• **STATED TASK**
Copy out every one of the entries below word for word, leaving out the pictures.

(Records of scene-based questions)
========================================================================

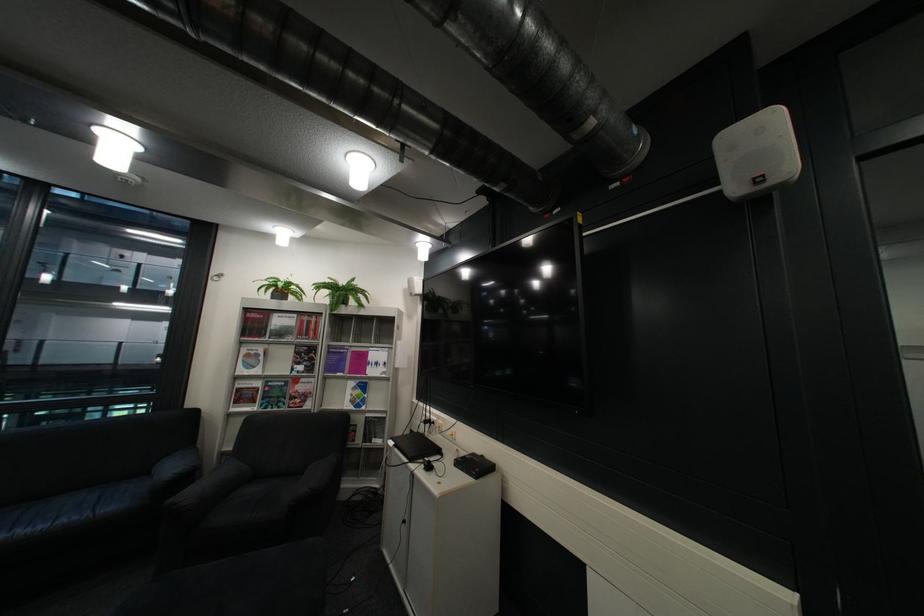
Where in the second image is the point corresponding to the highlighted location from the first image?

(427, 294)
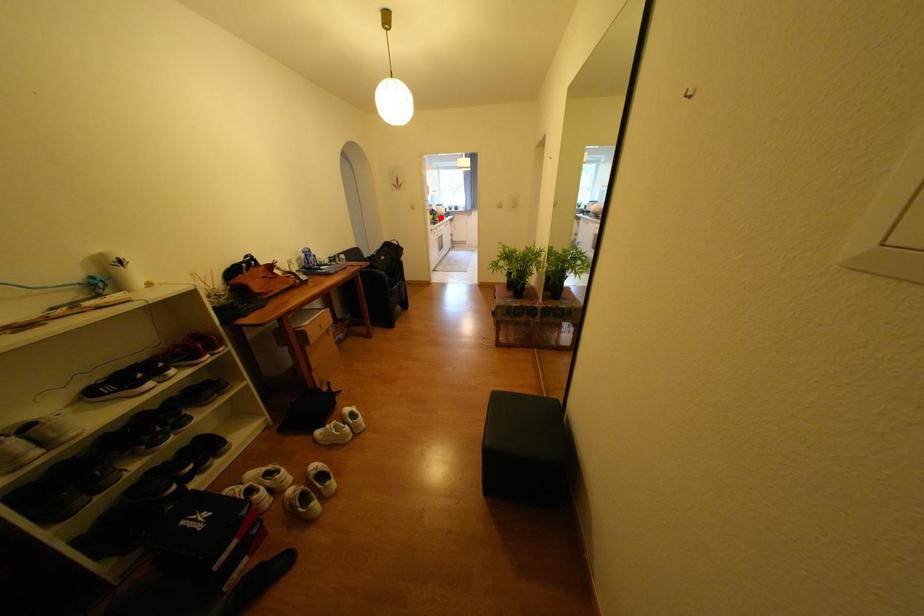
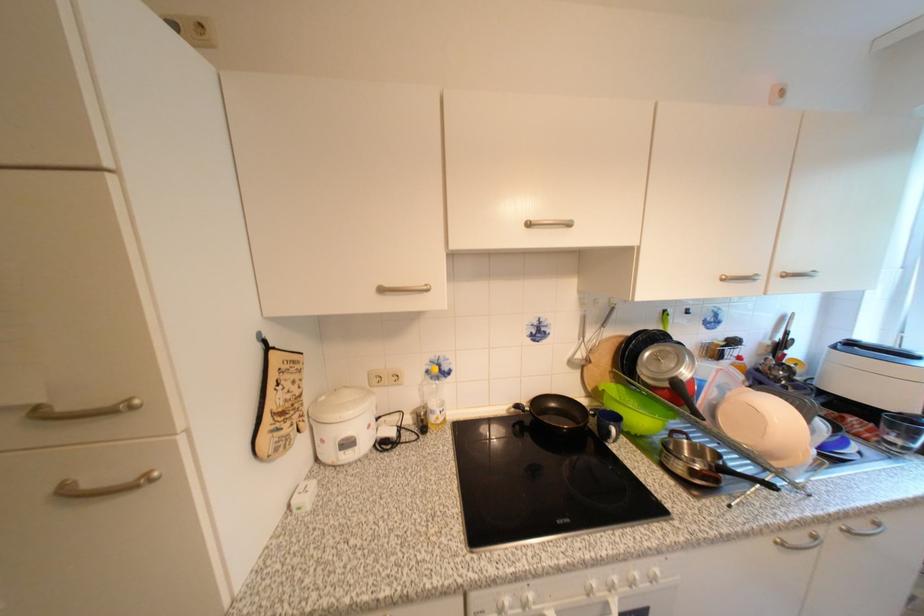
Question: I am providing you with two images of the same scene from different viewpoints. Given a red point in image1, look at the same physical point in image2. Is it:

Choices:
 (A) Closer to the viewpoint
 (B) Farther from the viewpoint

Answer: (B)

========================================================================

• **OUTPUT BELOW**
Where in the second image is the point corresponding to the highlighted location from the first image?

(427, 294)
Question: I am providing you with two images of the same scene from different viewpoints. Given a red point in image1, look at the same physical point in image2. Is it:

Choices:
 (A) Closer to the viewpoint
 (B) Farther from the viewpoint

Answer: (B)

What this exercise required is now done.